### Task goal
A verbatim reproduction of the lines below, from the line containing "pink tile G3:H4" through the line containing "pink round brick H6", both ends included, is the whole required output.

### Record extracts
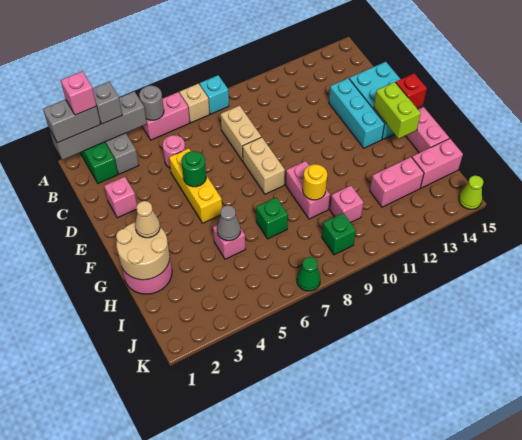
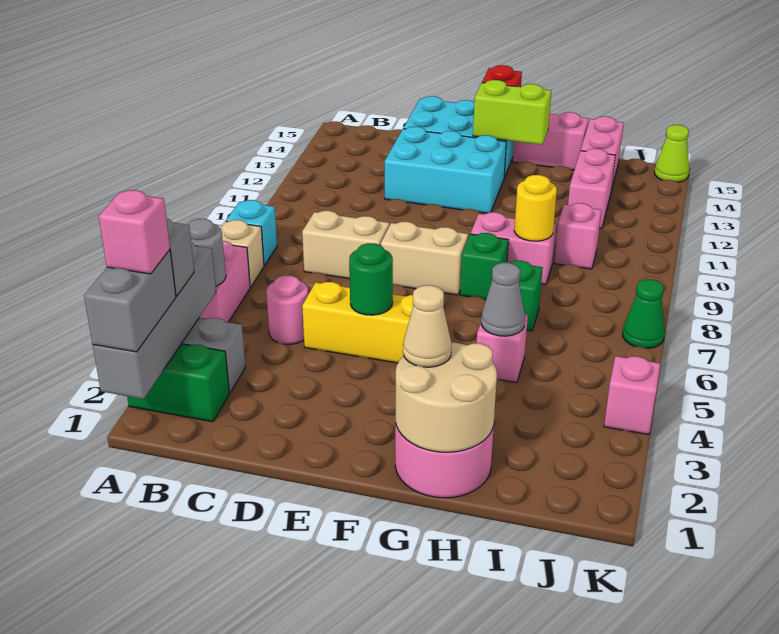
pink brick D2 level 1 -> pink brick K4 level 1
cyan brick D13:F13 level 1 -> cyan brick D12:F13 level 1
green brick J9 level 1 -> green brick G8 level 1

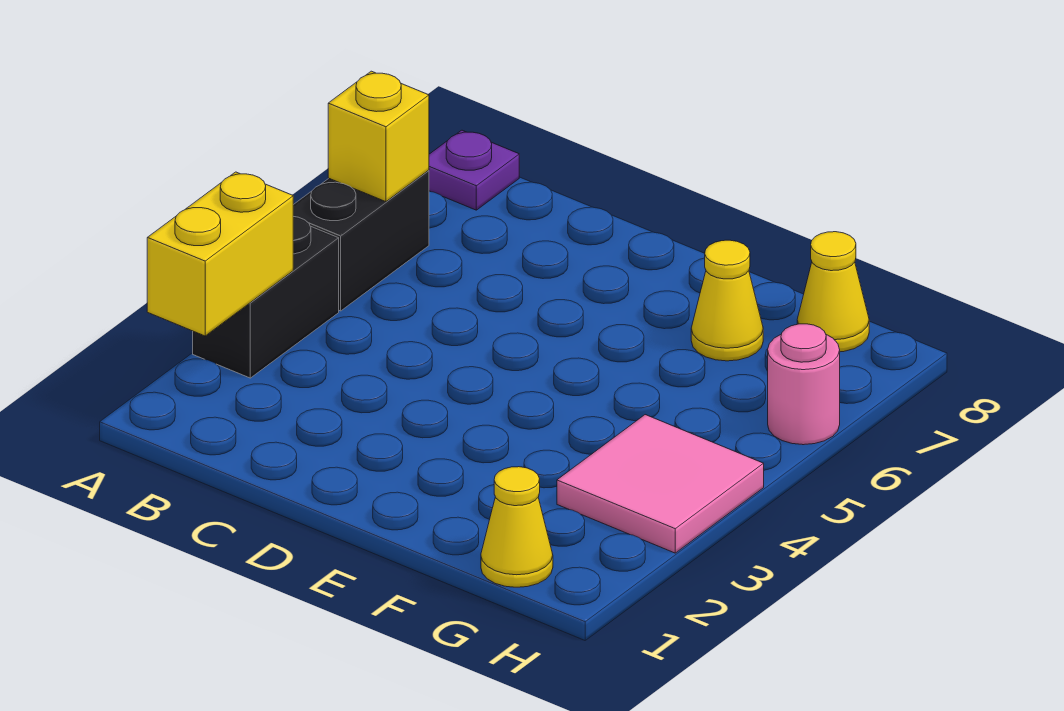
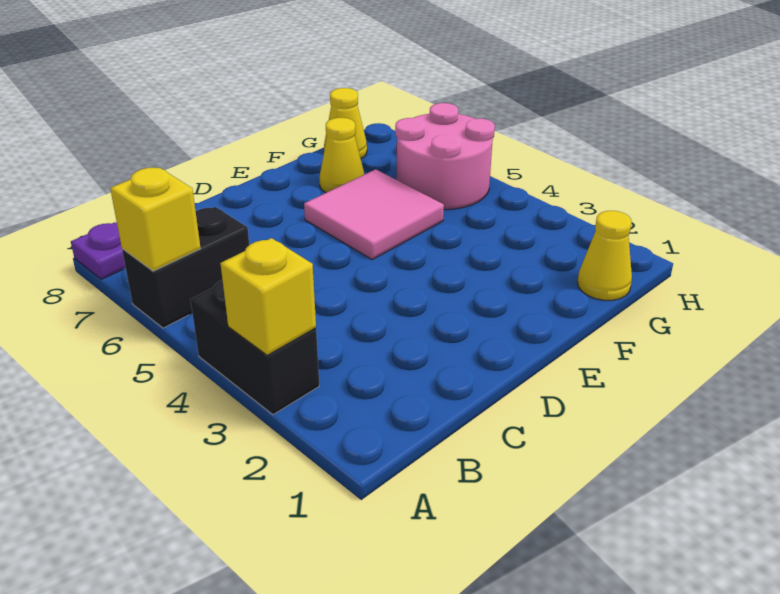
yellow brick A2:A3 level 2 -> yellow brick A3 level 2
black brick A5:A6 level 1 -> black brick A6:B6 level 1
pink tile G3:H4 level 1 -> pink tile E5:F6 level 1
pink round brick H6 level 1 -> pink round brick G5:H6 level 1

...

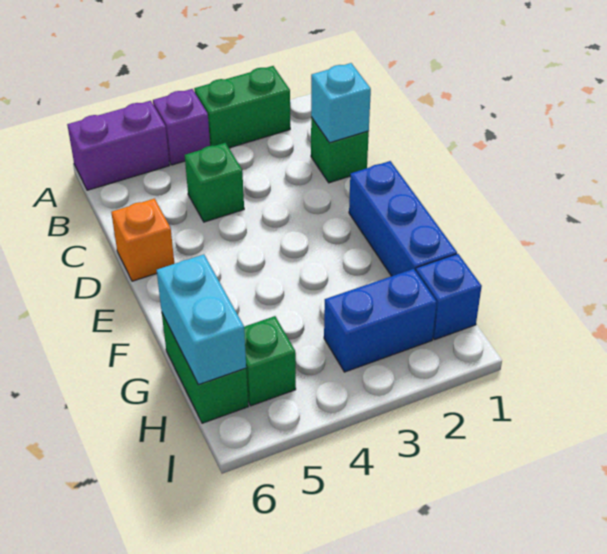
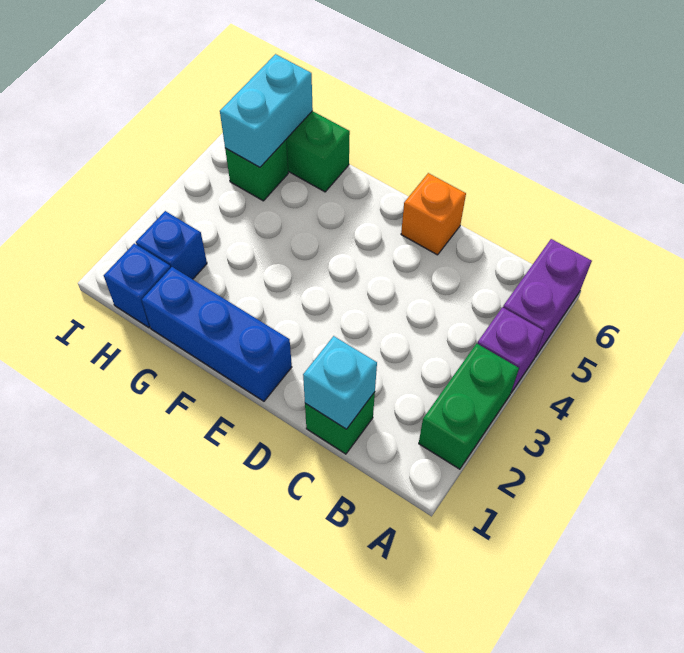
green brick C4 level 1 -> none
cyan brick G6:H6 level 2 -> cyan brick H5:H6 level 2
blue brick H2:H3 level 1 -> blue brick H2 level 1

---

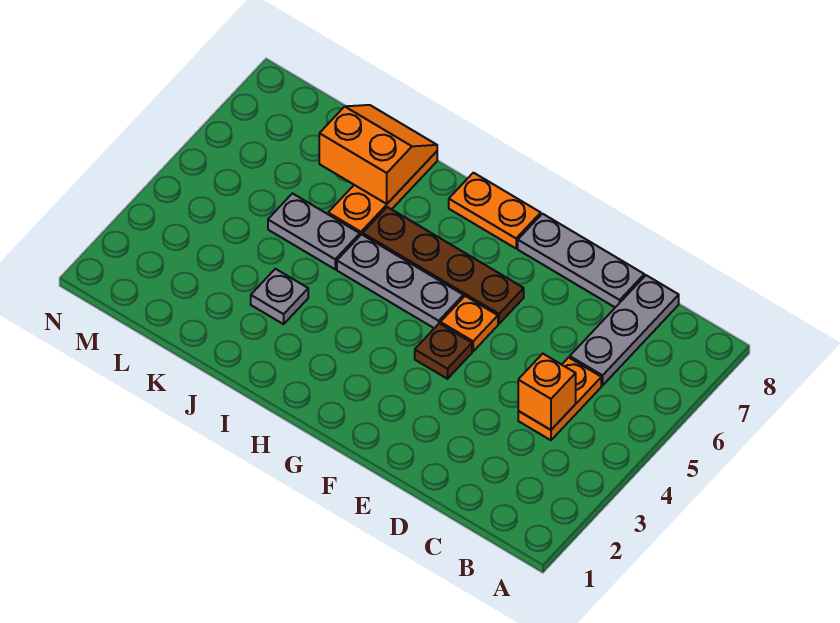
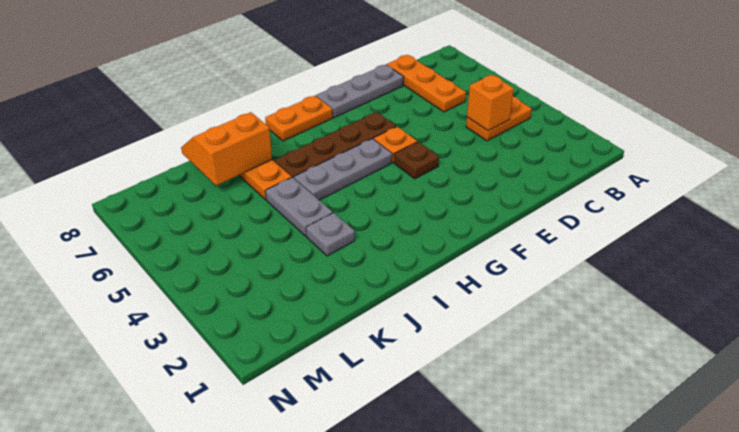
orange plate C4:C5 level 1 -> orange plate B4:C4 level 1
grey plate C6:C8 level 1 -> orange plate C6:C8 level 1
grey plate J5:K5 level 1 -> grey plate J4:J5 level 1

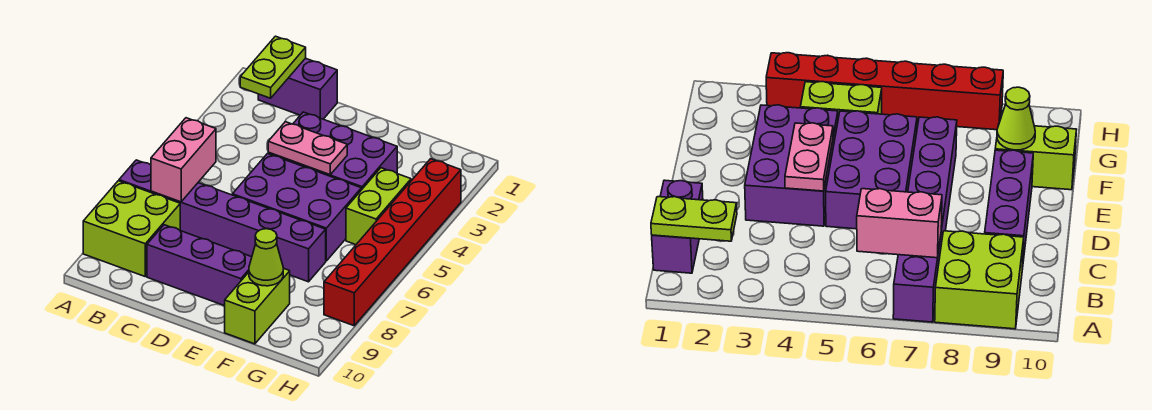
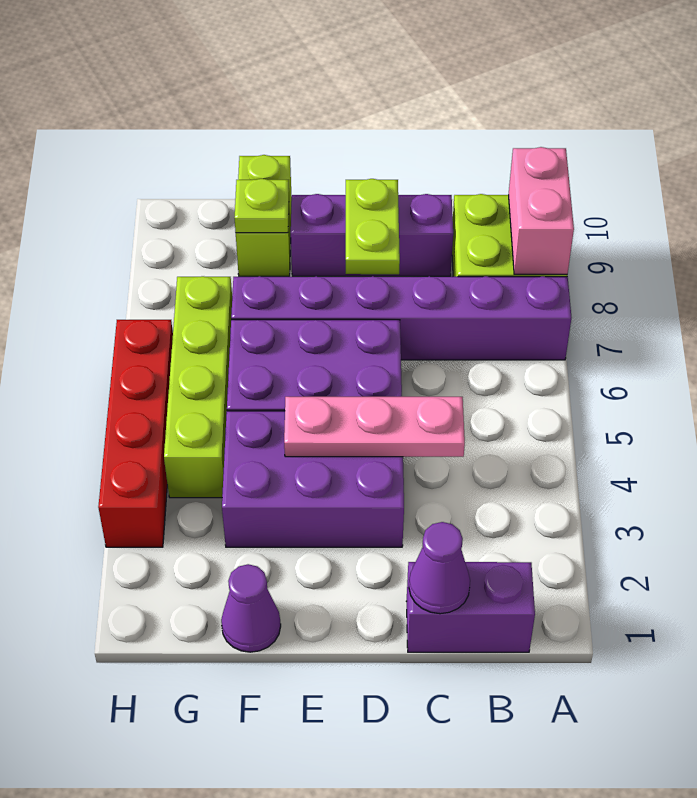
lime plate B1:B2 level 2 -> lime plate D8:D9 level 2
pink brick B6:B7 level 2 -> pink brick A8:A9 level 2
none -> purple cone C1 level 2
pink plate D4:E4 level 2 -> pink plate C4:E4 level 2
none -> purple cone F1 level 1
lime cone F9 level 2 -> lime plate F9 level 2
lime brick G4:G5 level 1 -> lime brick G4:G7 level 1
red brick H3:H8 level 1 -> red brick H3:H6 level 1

### Task answer
pink tile G3:H4 level 1 -> pink tile E5:F6 level 1
pink round brick H6 level 1 -> pink round brick G5:H6 level 1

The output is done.